LISTED ENTRIES section start

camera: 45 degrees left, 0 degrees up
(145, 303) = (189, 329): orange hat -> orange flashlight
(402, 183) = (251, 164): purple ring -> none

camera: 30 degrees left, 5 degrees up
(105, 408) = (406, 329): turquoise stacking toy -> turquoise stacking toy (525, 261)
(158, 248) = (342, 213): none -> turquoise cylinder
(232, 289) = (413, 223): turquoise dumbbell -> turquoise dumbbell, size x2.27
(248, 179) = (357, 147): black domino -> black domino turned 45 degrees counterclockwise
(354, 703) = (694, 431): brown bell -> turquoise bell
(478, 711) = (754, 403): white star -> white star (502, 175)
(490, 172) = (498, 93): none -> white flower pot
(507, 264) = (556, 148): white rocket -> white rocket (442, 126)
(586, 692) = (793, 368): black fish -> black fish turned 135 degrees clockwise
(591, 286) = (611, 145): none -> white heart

LISTED ENTRIES section end
LISTED ENTRIES section start

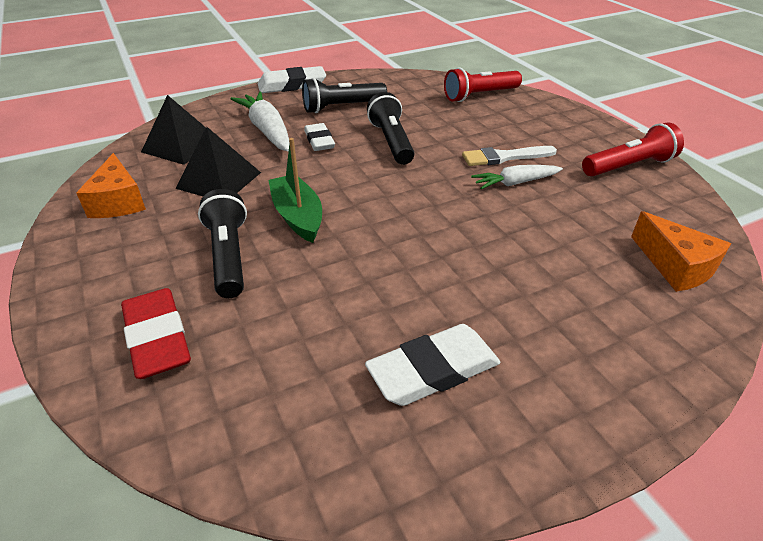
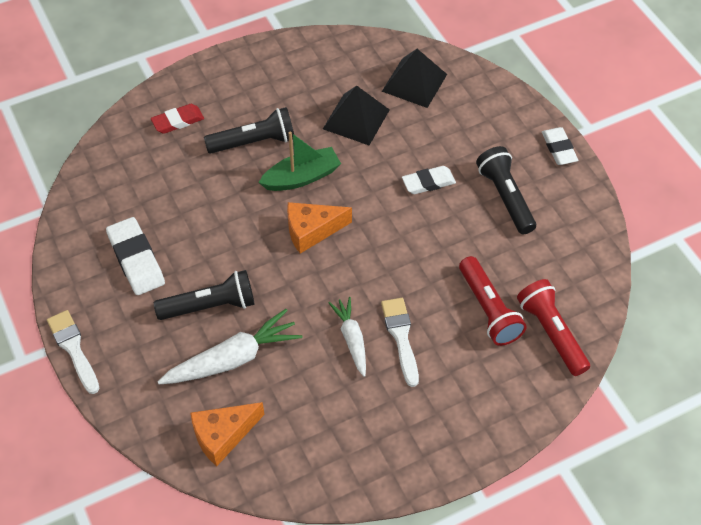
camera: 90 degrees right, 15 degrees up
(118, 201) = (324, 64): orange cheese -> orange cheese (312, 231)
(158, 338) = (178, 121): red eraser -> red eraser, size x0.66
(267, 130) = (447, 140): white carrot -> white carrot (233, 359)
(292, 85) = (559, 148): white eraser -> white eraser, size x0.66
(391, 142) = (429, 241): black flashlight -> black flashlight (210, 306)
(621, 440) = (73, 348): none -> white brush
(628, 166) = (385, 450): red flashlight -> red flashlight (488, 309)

LISTED ENTRIES section end

> TASK STATEMENT
Using the records above, copy word for word the line with "camera: 45 degrees left, 0 degrees up", the line with "(591, 286) = (611, 145): none -> white heart", and every line between them.

> EXERCISE RESULT
camera: 45 degrees left, 0 degrees up
(145, 303) = (189, 329): orange hat -> orange flashlight
(402, 183) = (251, 164): purple ring -> none

camera: 30 degrees left, 5 degrees up
(105, 408) = (406, 329): turquoise stacking toy -> turquoise stacking toy (525, 261)
(158, 248) = (342, 213): none -> turquoise cylinder
(232, 289) = (413, 223): turquoise dumbbell -> turquoise dumbbell, size x2.27
(248, 179) = (357, 147): black domino -> black domino turned 45 degrees counterclockwise
(354, 703) = (694, 431): brown bell -> turquoise bell
(478, 711) = (754, 403): white star -> white star (502, 175)
(490, 172) = (498, 93): none -> white flower pot
(507, 264) = (556, 148): white rocket -> white rocket (442, 126)
(586, 692) = (793, 368): black fish -> black fish turned 135 degrees clockwise
(591, 286) = (611, 145): none -> white heart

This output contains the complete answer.